DATA TO EXAMINE below:
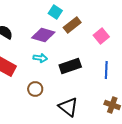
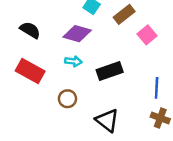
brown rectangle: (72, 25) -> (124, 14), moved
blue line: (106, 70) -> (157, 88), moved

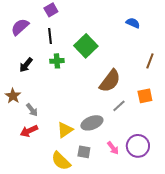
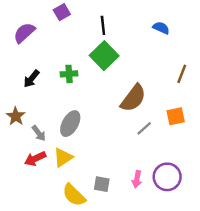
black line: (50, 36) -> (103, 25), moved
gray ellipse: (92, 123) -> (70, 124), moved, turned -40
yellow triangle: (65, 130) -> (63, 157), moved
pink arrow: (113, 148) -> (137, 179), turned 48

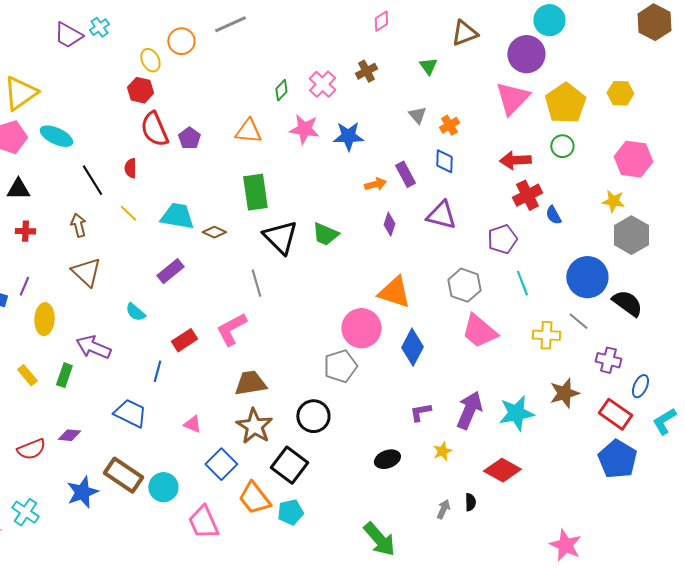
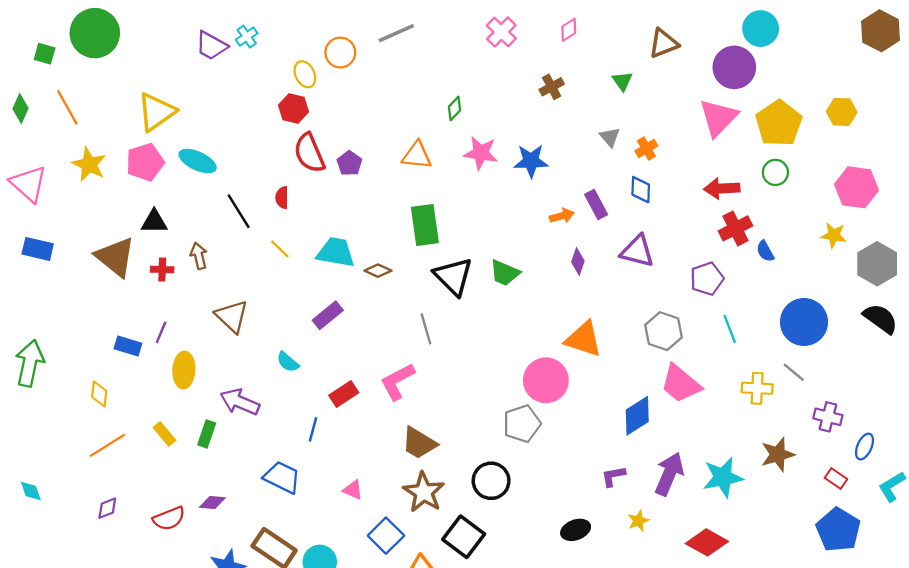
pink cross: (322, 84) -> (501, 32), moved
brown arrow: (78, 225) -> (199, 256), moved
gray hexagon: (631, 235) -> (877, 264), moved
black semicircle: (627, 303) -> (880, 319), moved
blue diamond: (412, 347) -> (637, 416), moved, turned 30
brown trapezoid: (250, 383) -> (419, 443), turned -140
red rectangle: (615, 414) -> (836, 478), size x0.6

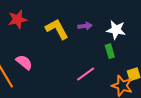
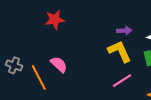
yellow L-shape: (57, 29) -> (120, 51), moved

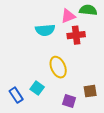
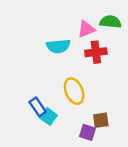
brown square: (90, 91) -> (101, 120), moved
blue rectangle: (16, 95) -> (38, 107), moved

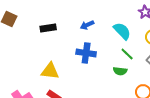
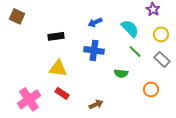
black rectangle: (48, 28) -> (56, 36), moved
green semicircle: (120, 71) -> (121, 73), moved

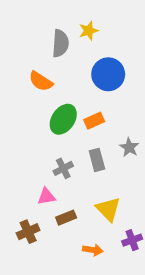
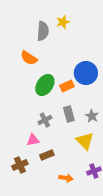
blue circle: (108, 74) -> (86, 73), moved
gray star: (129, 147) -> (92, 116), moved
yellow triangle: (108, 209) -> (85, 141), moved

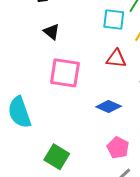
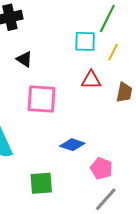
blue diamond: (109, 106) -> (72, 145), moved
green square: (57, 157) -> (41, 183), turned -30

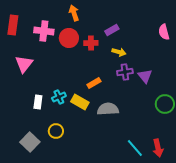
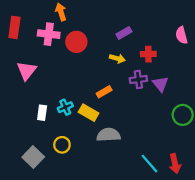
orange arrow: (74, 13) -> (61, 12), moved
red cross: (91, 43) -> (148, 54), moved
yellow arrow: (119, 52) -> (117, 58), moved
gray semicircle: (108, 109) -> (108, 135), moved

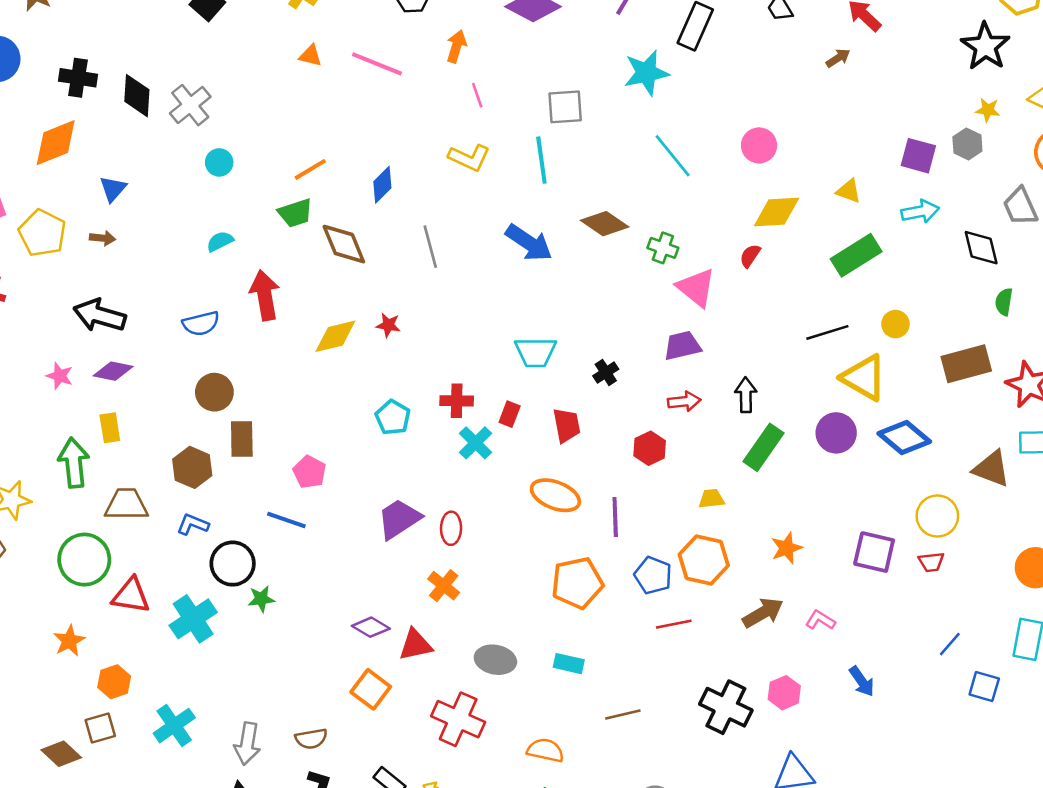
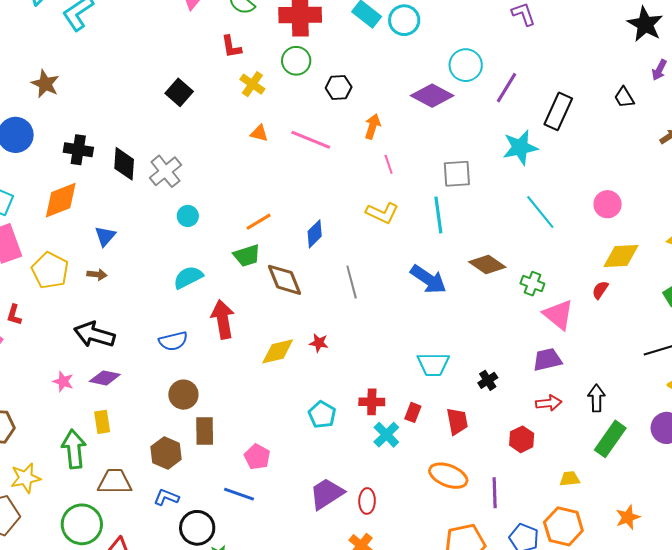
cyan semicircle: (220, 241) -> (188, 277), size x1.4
End of DATA TO EXAMINE.
Say how many lines in the records hold the string "rectangle". Give no other words.

[ANSWER SECTION]
4